Problem requirements:
Output the line containing "(690, 383) = (308, 428): purple" and all subsequent lines of the listing below, copied exactly, with no other lines.

Exercise material:
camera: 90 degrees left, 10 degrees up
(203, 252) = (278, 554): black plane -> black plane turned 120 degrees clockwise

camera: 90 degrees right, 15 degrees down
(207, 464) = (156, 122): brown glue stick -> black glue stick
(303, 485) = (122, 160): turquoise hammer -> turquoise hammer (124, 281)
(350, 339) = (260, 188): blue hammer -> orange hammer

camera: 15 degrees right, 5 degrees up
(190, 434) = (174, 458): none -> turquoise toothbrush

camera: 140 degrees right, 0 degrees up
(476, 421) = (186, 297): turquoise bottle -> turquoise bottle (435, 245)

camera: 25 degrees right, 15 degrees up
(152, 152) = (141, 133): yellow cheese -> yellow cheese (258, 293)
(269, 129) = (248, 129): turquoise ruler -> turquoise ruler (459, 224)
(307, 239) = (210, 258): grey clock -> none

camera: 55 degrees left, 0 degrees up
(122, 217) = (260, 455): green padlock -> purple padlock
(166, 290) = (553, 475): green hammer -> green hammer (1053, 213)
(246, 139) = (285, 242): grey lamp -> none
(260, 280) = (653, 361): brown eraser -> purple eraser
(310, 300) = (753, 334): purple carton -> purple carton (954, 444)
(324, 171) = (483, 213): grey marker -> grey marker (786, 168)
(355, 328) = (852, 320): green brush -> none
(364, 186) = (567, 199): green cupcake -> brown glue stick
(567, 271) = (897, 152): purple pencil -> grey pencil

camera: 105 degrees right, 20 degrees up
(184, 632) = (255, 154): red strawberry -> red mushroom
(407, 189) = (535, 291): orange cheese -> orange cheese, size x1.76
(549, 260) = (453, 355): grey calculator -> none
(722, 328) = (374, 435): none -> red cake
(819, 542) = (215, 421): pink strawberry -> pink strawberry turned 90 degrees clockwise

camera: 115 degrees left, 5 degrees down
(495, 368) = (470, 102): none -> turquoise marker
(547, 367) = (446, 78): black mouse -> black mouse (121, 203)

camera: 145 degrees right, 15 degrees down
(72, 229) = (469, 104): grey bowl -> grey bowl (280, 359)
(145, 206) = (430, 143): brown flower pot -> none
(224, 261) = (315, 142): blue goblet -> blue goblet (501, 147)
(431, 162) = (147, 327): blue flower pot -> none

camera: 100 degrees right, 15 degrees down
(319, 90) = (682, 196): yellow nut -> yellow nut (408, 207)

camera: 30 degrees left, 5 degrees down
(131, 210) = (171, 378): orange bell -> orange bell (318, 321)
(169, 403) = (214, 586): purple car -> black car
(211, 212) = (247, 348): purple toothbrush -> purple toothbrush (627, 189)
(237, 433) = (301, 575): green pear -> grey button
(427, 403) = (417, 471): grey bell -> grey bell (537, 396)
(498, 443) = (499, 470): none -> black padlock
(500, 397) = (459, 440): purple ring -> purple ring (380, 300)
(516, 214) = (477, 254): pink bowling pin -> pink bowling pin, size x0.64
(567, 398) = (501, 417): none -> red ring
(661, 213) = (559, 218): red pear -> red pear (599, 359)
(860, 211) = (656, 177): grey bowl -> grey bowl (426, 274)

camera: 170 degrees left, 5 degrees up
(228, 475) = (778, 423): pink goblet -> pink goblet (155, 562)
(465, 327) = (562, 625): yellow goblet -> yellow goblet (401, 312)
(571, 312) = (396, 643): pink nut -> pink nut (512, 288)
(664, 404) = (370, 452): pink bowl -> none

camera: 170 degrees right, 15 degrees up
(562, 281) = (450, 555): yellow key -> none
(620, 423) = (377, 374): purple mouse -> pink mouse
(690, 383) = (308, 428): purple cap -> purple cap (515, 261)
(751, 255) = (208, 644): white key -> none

Solution for this task:
(690, 383) = (308, 428): purple cap -> purple cap (515, 261)
(751, 255) = (208, 644): white key -> none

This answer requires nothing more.